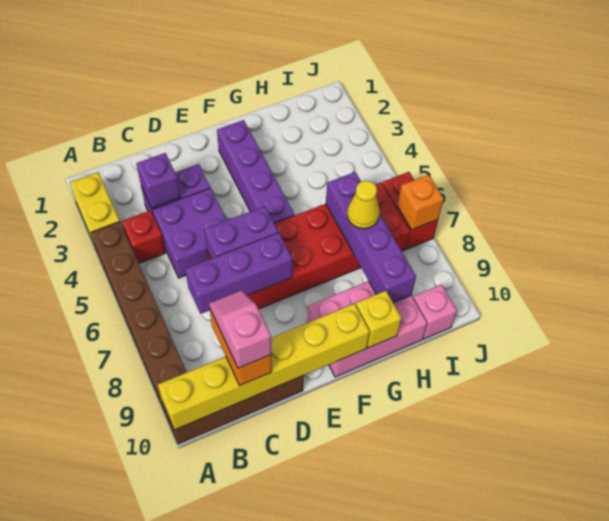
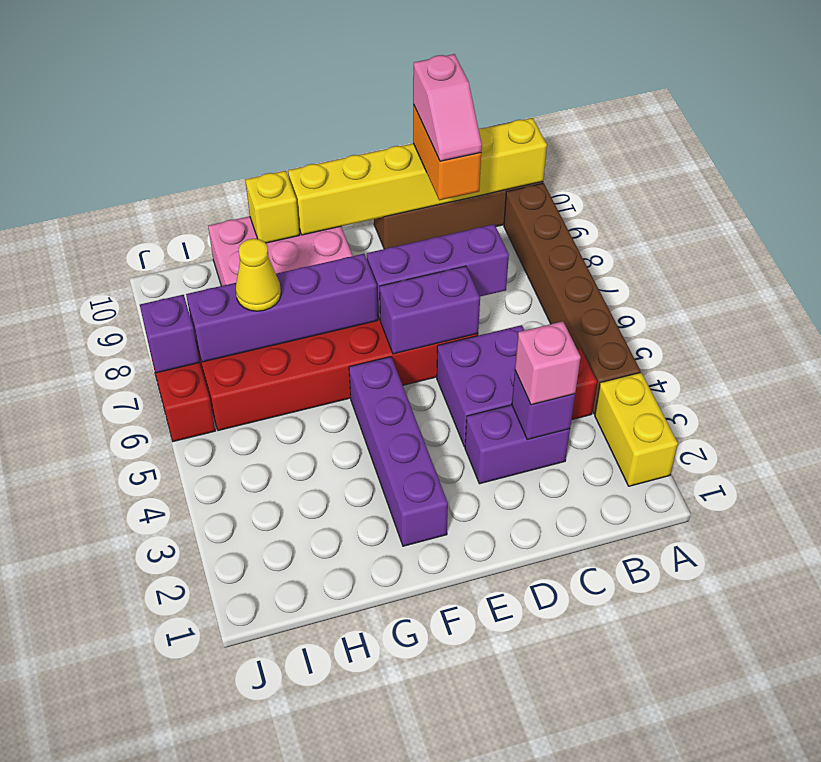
purple brick H6:H9 level 2 -> purple brick F7:I7 level 2
pink brick I10 level 1 -> pink brick C3 level 3
orange brick J7 level 2 -> purple brick J7 level 2

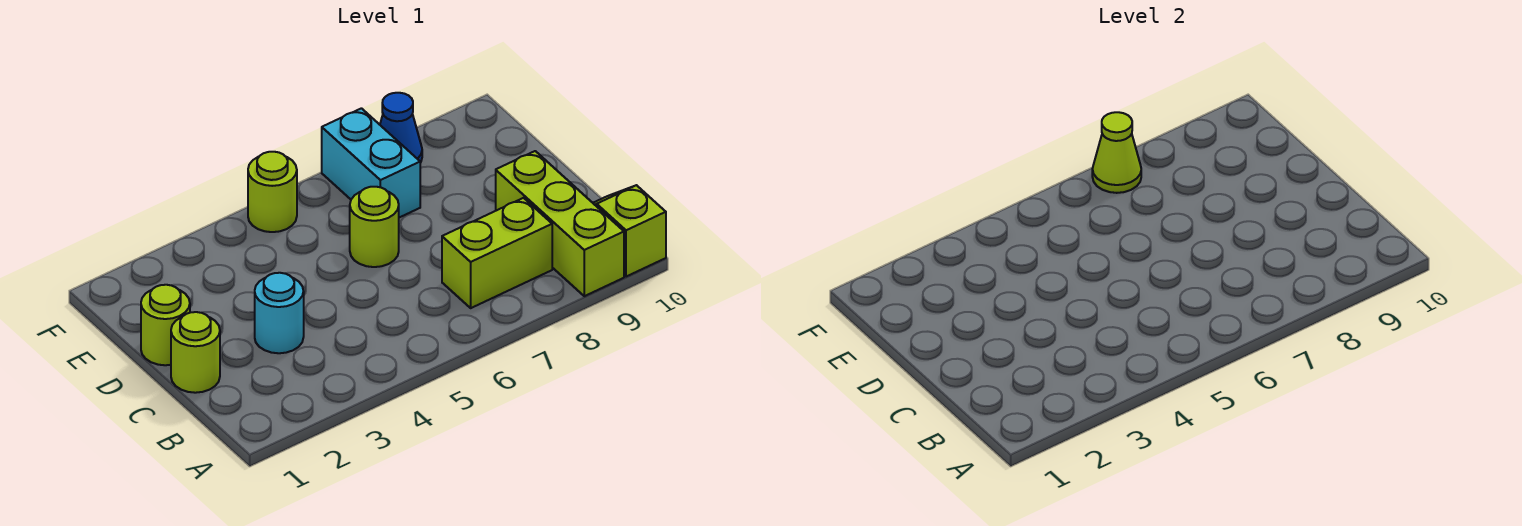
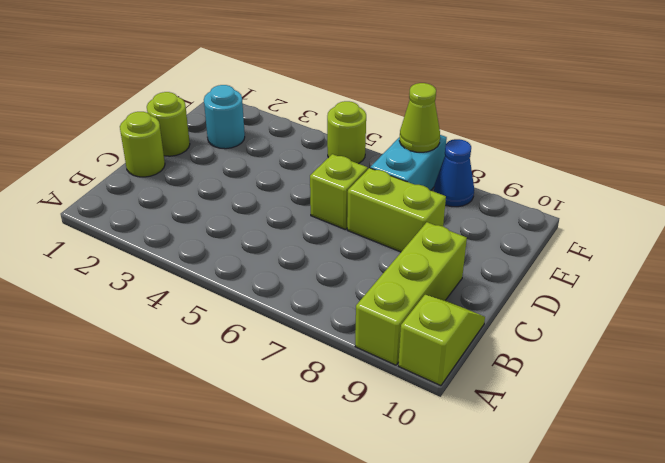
lime brick B7:B8 level 1 -> lime brick D7:D8 level 1
cyan round brick C3 level 1 -> cyan round brick E2 level 1
lime round brick D6 level 1 -> lime brick D6 level 1

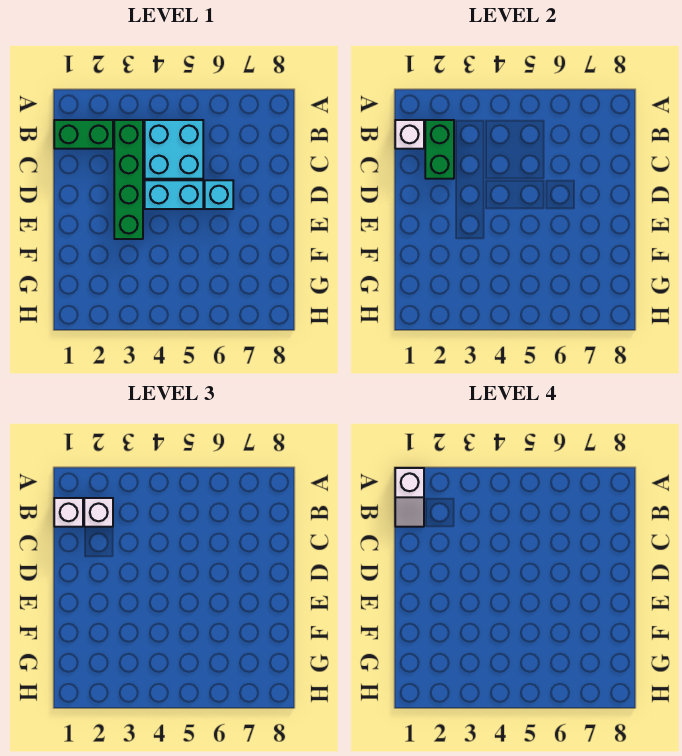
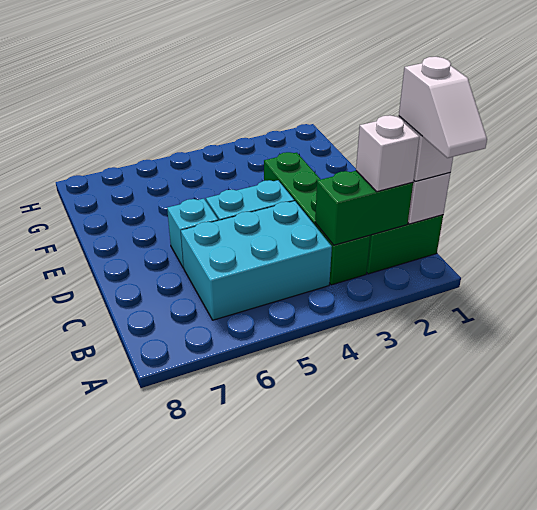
white slope A1:B1 level 4 top A -> white slope A1:B1 level 4 top B
green brick B2:C2 level 2 -> green brick B2:B3 level 2
cyan brick B4:C5 level 1 -> cyan brick B4:C6 level 1

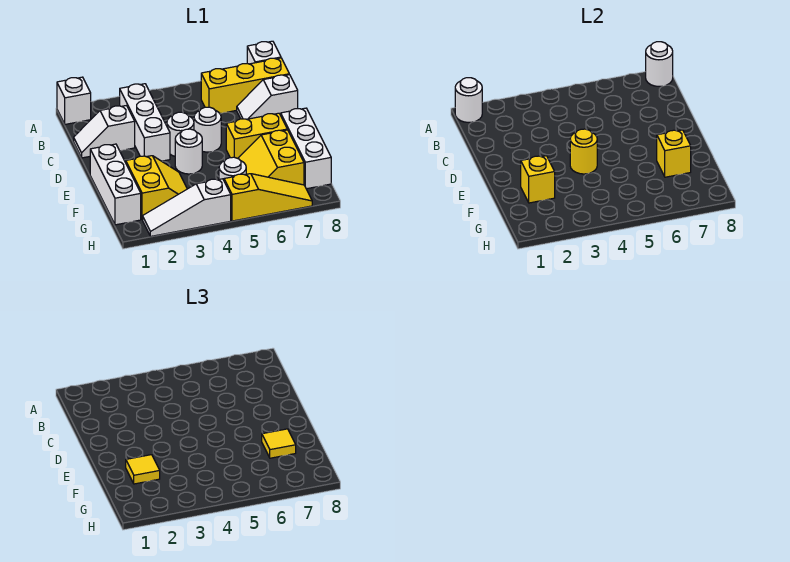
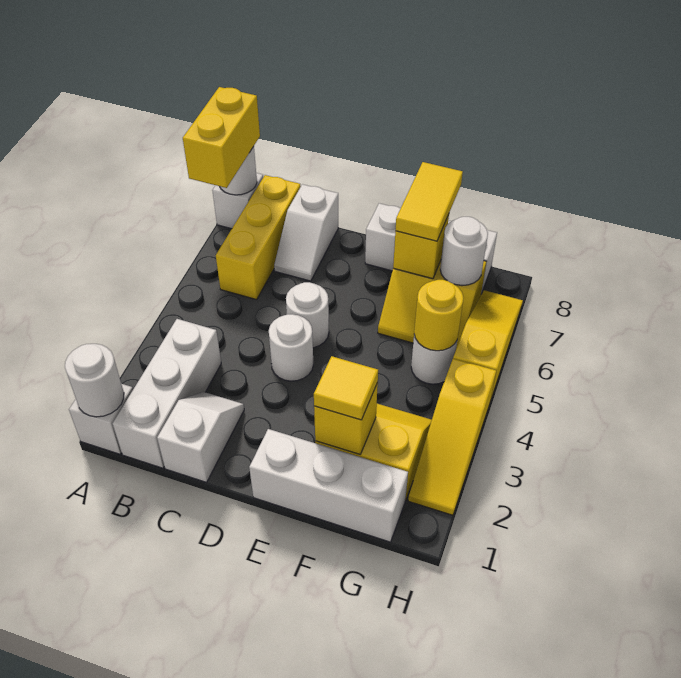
white brick B3:D3 level 1 -> white brick B1:B3 level 1
white slope C1:C2 level 1 top 2 -> white slope C1:C2 level 1 top 1
white round brick E4 level 1 -> white round brick G7 level 2
yellow round brick E4 level 2 -> yellow round brick G5 level 2
yellow brick E6:E7 level 1 -> yellow brick A7:A8 level 3
yellow tile F7 level 3 -> yellow tile F7:F8 level 3
white slope H2:H4 level 1 top 4 -> yellow slope H2:H4 level 1 top 4

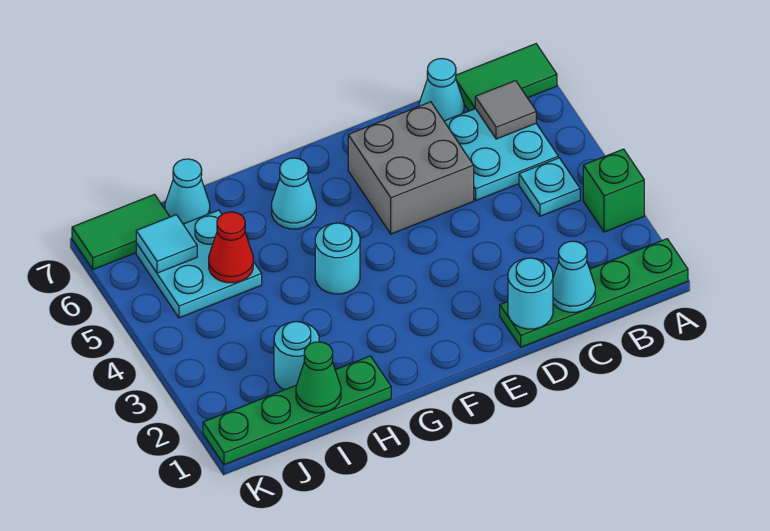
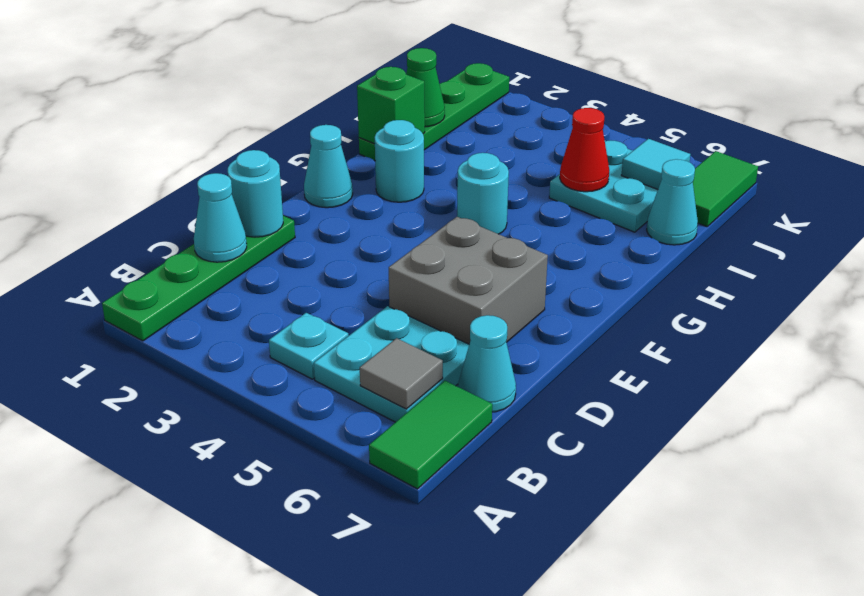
green brick A3 level 1 -> green brick H1 level 2
cyan cone G6 level 1 -> cyan cone F1 level 1
cyan round brick I2 level 1 -> cyan round brick G2 level 1

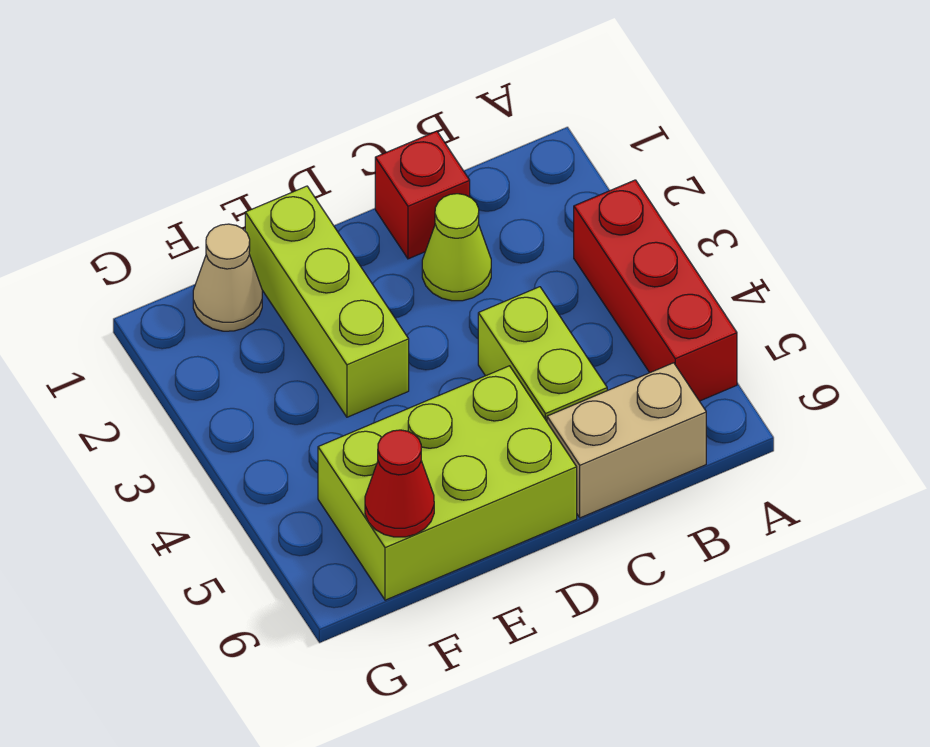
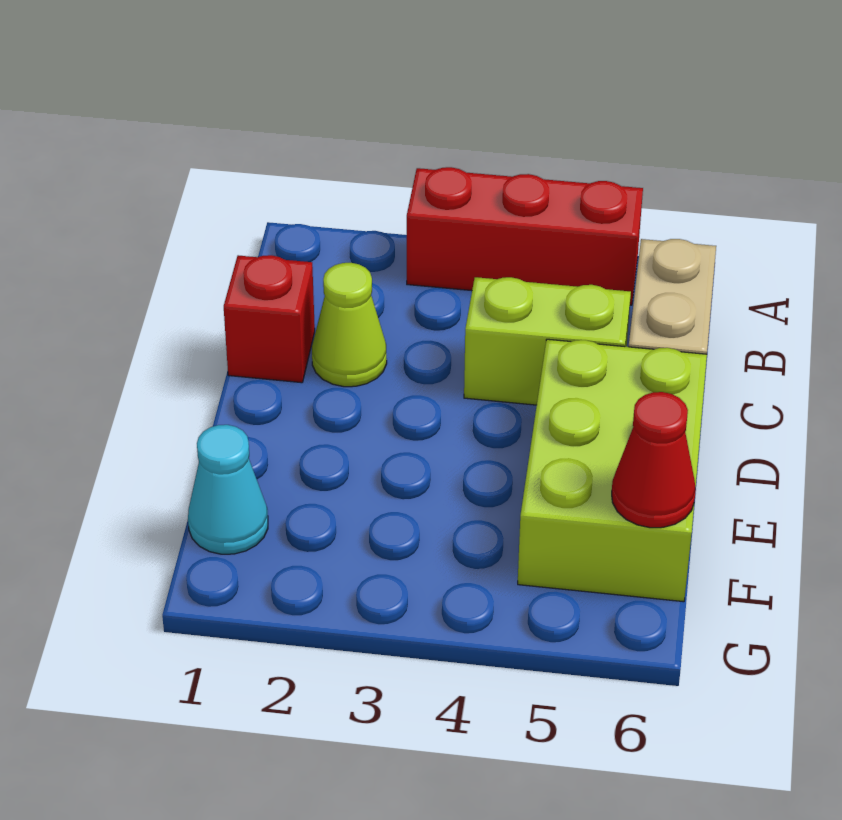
lime brick E1:E3 level 1 -> none
tan cone F1 level 1 -> cyan cone F1 level 1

____________________

▶ **Brief**
When you reach the line in the material above that holds "yellow round brick E4", begin reproducing lines exactly, and stop after the line that holds "white slope H2:H4".

▶ **Answer below**
yellow round brick E4 level 2 -> yellow round brick G5 level 2
yellow brick E6:E7 level 1 -> yellow brick A7:A8 level 3
yellow tile F7 level 3 -> yellow tile F7:F8 level 3
white slope H2:H4 level 1 top 4 -> yellow slope H2:H4 level 1 top 4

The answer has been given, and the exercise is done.